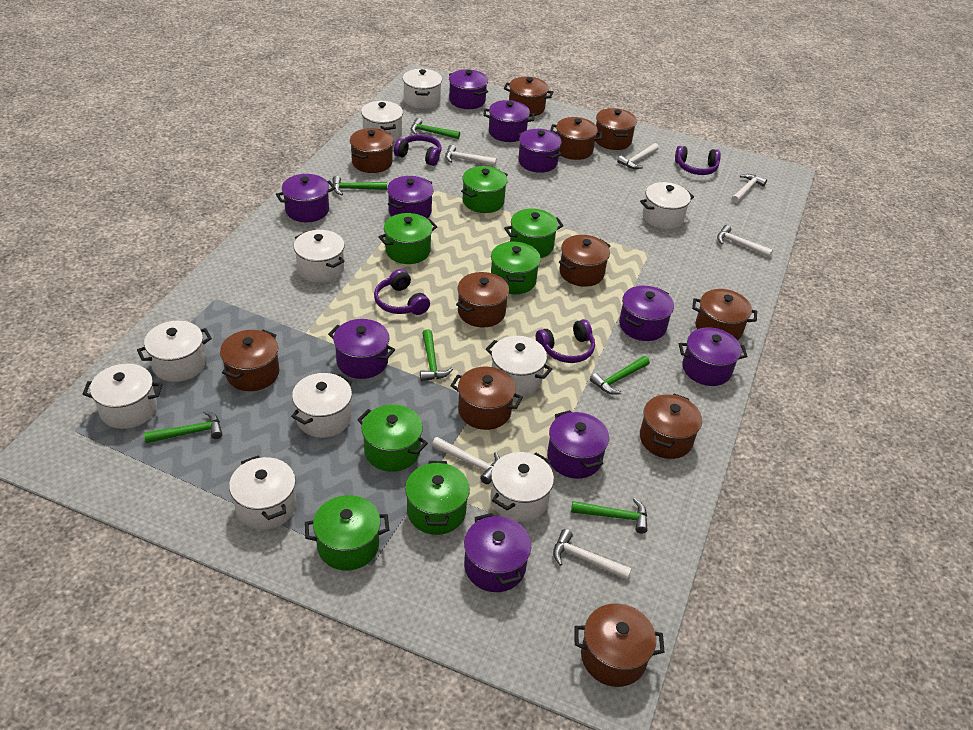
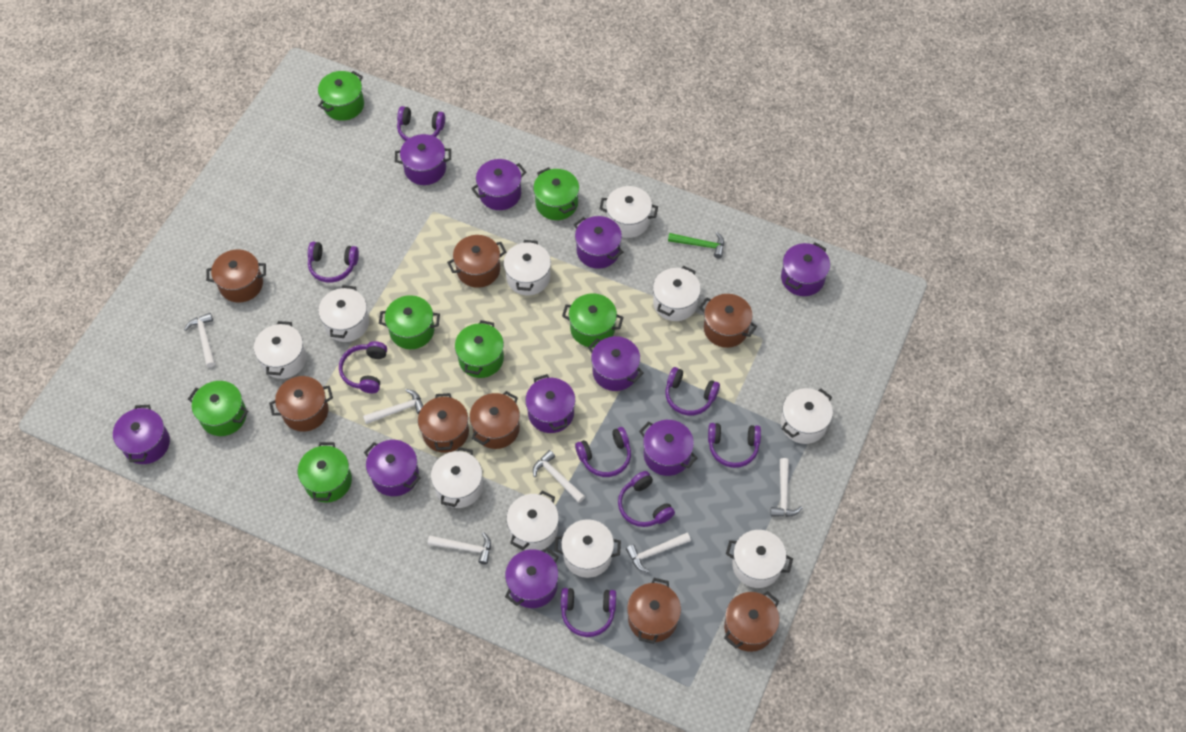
brown pot: 11 -> 8
green hammer: 6 -> 1
purple headphones: 4 -> 8

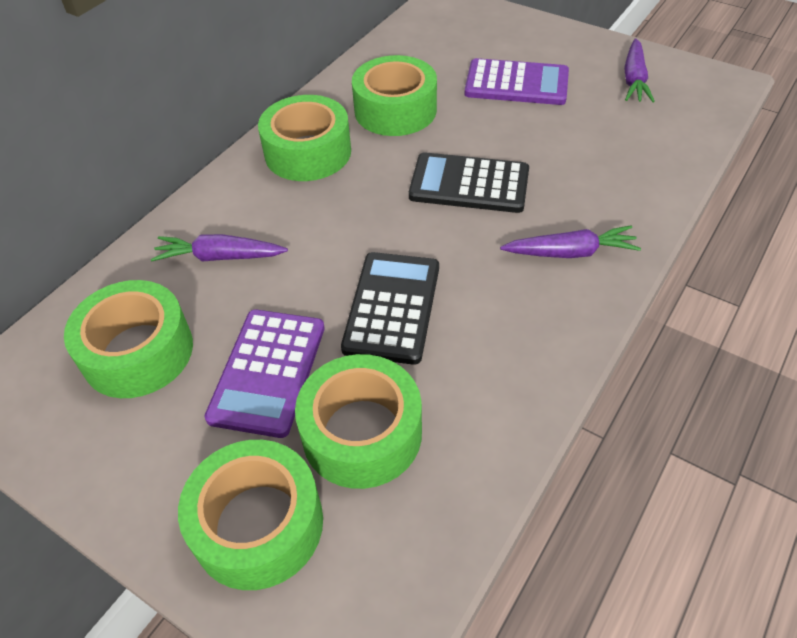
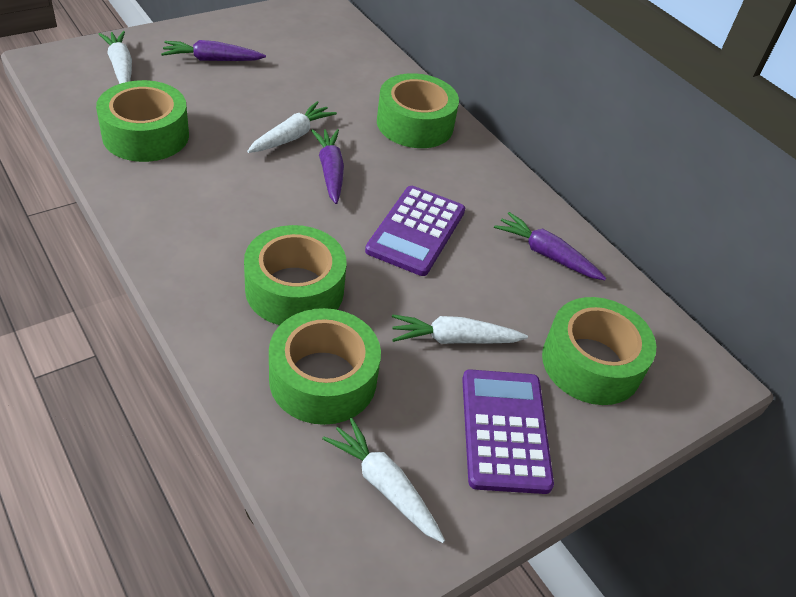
black calculator: 2 -> 0
white carrot: 0 -> 4

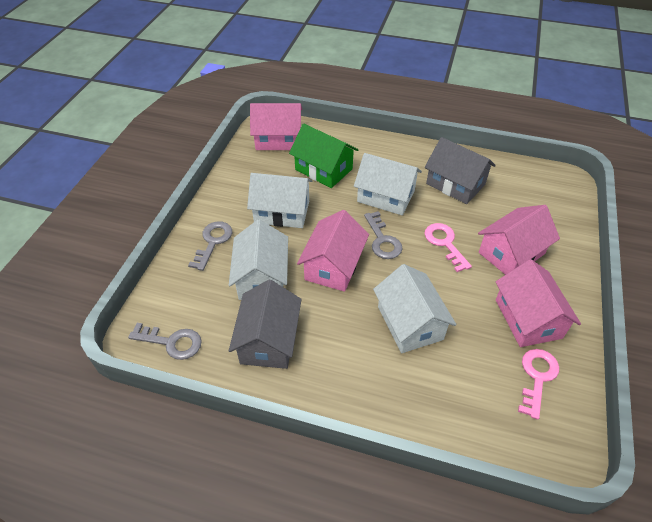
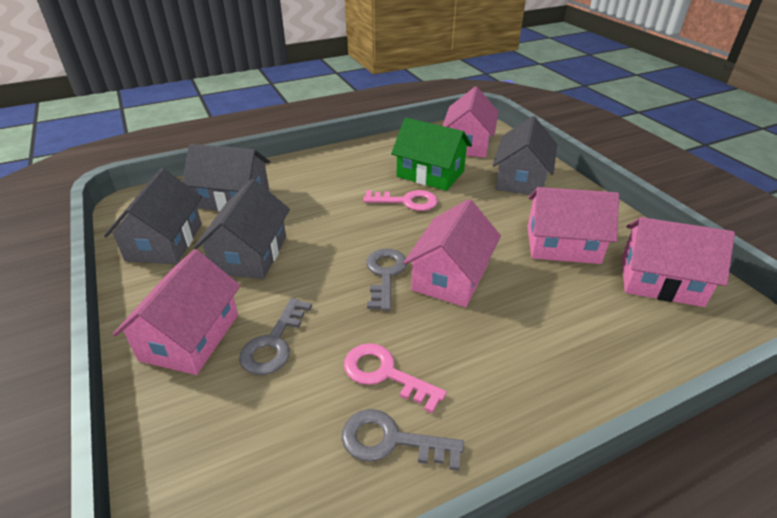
grey house: 2 -> 4
pink house: 4 -> 5
white house: 4 -> 0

- _Task statement_
Print the listing word for word, but omit the pictures.

- _Answer section_
brown pot: 11 -> 8
green hammer: 6 -> 1
purple headphones: 4 -> 8

black calculator: 2 -> 0
white carrot: 0 -> 4

grey house: 2 -> 4
pink house: 4 -> 5
white house: 4 -> 0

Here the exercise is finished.